Information shown:
-------------------------

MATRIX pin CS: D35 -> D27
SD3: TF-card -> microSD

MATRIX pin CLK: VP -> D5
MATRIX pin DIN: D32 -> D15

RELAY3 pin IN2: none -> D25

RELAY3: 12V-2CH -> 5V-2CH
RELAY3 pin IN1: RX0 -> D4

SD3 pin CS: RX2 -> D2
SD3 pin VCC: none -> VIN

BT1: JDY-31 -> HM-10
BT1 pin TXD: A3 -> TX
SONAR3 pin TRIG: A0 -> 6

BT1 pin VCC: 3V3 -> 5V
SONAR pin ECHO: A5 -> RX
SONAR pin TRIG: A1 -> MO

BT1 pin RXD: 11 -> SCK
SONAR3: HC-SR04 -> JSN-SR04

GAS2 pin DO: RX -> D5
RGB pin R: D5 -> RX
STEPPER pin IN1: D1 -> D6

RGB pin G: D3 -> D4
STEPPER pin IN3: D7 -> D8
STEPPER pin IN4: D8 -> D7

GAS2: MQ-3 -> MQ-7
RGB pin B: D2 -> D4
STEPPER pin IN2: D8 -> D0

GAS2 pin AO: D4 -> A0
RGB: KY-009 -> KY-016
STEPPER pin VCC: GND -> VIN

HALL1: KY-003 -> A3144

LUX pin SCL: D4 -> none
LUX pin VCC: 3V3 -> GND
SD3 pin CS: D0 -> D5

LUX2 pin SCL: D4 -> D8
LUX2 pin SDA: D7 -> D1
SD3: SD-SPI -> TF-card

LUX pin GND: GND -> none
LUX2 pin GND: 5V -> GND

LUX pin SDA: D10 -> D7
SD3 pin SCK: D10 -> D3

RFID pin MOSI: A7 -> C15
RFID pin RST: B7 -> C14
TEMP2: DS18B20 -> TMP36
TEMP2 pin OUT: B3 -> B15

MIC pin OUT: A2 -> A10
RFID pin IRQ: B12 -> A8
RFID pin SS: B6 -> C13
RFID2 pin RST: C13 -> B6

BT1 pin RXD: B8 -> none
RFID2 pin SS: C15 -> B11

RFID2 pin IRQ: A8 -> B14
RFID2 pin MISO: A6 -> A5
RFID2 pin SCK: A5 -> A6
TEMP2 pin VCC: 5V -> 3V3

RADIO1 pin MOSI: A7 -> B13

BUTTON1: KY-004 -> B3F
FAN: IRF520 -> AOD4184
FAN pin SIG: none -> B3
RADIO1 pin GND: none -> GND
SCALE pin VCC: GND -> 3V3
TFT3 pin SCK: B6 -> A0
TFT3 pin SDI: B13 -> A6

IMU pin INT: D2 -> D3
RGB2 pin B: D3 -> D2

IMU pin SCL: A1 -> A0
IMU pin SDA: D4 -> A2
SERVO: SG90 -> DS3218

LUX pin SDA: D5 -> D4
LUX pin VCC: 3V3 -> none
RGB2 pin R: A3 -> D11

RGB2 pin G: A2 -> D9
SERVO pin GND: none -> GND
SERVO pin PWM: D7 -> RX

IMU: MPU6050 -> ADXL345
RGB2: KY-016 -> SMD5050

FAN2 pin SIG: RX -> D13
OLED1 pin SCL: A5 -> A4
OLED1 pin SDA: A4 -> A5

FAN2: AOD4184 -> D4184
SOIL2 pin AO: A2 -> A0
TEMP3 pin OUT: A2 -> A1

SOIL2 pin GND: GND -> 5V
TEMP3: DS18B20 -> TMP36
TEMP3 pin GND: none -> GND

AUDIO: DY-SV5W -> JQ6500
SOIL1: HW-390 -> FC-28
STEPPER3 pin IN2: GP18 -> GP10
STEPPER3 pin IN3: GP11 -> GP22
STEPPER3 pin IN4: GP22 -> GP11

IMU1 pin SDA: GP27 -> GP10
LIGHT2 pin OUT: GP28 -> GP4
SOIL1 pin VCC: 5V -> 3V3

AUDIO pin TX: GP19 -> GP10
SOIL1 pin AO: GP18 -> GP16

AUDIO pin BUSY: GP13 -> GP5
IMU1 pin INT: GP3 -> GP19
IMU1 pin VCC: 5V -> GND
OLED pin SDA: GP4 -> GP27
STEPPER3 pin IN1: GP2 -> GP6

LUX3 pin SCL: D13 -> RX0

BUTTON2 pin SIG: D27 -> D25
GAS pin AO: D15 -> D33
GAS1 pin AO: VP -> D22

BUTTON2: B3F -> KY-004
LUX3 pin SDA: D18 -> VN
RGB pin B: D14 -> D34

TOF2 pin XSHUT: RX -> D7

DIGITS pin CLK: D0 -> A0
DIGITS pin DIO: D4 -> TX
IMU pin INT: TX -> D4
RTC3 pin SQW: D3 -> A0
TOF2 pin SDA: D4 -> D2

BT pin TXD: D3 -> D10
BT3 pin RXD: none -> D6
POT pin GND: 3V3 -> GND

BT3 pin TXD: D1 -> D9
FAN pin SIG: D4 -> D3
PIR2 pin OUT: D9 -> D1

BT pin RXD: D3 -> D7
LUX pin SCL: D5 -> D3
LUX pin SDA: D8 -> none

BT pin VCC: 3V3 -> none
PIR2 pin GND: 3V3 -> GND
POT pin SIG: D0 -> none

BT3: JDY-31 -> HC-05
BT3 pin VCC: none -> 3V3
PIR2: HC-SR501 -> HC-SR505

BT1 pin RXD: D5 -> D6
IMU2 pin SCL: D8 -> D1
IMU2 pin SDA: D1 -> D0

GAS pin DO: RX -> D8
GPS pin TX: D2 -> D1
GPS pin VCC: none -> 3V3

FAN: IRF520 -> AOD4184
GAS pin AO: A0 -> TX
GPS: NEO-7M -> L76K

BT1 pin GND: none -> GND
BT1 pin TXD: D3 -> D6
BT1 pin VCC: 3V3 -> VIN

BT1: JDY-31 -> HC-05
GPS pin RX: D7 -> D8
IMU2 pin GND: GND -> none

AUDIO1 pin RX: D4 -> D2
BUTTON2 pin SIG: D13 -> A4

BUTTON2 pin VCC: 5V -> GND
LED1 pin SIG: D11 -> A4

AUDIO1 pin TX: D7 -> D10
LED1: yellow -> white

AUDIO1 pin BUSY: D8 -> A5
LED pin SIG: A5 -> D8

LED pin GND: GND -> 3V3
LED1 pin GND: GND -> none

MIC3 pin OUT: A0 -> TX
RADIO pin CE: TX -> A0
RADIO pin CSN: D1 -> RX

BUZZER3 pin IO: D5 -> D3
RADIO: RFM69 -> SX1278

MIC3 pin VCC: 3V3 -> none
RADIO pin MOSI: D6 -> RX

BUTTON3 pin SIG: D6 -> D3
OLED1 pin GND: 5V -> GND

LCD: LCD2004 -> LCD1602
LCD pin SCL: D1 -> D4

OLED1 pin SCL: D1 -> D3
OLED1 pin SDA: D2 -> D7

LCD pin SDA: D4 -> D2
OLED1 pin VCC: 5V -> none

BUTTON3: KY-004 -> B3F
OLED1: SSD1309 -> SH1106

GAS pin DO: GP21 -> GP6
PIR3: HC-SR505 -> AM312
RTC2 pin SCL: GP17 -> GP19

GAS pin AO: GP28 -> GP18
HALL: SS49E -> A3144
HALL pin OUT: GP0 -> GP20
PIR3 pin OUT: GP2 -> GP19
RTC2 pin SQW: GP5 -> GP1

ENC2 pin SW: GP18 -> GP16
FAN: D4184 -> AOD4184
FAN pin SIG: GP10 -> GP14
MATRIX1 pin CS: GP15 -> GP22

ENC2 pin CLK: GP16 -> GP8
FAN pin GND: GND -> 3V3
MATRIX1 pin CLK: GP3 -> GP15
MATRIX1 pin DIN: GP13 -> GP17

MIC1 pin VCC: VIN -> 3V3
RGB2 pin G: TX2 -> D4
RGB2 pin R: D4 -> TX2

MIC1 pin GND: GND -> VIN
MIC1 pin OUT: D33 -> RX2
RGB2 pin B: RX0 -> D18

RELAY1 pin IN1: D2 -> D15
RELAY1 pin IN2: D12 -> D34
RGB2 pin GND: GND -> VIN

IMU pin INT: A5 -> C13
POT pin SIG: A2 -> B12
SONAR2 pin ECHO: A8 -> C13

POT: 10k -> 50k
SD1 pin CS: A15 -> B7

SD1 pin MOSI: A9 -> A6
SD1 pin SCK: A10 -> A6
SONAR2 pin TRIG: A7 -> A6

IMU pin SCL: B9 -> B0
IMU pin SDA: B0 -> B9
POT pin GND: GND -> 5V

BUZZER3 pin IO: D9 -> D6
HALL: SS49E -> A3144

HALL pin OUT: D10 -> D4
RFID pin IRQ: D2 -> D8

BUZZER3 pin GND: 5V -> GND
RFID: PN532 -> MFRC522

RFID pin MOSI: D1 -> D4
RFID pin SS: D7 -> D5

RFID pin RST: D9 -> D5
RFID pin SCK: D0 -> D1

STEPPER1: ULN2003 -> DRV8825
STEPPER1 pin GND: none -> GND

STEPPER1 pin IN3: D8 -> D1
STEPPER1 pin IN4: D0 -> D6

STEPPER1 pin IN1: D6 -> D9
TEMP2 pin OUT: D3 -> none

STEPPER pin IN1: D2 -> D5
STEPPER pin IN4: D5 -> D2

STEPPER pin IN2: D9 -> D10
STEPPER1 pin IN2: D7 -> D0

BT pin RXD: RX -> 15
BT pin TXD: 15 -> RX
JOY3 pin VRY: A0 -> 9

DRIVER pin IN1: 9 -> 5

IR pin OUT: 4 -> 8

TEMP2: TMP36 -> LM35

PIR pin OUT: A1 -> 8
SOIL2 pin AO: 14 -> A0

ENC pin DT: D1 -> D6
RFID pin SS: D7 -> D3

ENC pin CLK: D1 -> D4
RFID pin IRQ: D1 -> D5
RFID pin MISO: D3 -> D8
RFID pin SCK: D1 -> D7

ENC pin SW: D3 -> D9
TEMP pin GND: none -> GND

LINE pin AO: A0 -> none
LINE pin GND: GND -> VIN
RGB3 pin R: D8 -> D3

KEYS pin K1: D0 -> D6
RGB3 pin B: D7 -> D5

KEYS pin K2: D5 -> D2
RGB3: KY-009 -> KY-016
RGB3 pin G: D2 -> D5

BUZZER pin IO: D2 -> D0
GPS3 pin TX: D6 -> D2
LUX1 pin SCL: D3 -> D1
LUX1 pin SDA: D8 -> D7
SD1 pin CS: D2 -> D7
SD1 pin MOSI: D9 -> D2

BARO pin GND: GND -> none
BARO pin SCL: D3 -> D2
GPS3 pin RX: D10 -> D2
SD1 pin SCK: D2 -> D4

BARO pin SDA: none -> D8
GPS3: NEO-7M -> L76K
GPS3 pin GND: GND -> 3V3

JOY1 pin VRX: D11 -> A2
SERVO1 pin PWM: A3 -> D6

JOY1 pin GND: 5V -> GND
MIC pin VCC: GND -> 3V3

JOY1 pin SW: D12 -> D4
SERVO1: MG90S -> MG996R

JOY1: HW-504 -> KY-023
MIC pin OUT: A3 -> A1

-------------------------

Your task: Those lines above that contain the string "MISO" should be returned.

Output of the task:
RFID2 pin MISO: A6 -> A5
RFID pin MISO: D3 -> D8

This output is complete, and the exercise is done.